--- Written exercise ---
Reproduce the rows below word for word, starting with the first row and stopping after the row that contains "Dublin: 12:03 -> 12:00".

Start Exercise input

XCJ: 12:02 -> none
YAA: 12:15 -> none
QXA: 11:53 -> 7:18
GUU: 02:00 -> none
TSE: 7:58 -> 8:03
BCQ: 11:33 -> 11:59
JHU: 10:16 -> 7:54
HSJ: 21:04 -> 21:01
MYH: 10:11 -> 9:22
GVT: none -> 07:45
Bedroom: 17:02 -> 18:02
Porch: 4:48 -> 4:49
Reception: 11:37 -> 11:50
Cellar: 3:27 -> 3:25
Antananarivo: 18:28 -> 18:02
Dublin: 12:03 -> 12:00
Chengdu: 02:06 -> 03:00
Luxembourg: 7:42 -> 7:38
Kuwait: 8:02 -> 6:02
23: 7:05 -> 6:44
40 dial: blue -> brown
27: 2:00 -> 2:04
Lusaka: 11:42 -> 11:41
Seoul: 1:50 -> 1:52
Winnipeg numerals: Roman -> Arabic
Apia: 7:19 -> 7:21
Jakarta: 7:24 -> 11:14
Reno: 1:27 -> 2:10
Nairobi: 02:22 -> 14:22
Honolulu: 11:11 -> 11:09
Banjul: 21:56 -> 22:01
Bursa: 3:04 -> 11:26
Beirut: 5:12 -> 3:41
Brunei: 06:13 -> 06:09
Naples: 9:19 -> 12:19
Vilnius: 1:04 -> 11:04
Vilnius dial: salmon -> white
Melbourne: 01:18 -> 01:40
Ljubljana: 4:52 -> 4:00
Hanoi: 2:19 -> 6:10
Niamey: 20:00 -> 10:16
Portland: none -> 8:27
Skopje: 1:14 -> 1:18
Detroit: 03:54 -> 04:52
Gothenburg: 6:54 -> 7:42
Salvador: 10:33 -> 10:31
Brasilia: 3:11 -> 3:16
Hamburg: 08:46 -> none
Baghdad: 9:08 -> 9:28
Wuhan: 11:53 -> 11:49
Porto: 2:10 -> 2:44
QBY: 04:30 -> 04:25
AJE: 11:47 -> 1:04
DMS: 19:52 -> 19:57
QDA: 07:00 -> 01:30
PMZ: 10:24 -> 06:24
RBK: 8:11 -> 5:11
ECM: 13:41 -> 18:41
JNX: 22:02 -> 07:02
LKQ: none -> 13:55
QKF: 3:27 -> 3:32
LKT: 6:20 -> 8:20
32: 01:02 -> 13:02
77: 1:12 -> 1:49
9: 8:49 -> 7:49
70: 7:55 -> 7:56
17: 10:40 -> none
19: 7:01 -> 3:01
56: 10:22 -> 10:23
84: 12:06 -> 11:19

End Exercise input

--- Task result ---
XCJ: 12:02 -> none
YAA: 12:15 -> none
QXA: 11:53 -> 7:18
GUU: 02:00 -> none
TSE: 7:58 -> 8:03
BCQ: 11:33 -> 11:59
JHU: 10:16 -> 7:54
HSJ: 21:04 -> 21:01
MYH: 10:11 -> 9:22
GVT: none -> 07:45
Bedroom: 17:02 -> 18:02
Porch: 4:48 -> 4:49
Reception: 11:37 -> 11:50
Cellar: 3:27 -> 3:25
Antananarivo: 18:28 -> 18:02
Dublin: 12:03 -> 12:00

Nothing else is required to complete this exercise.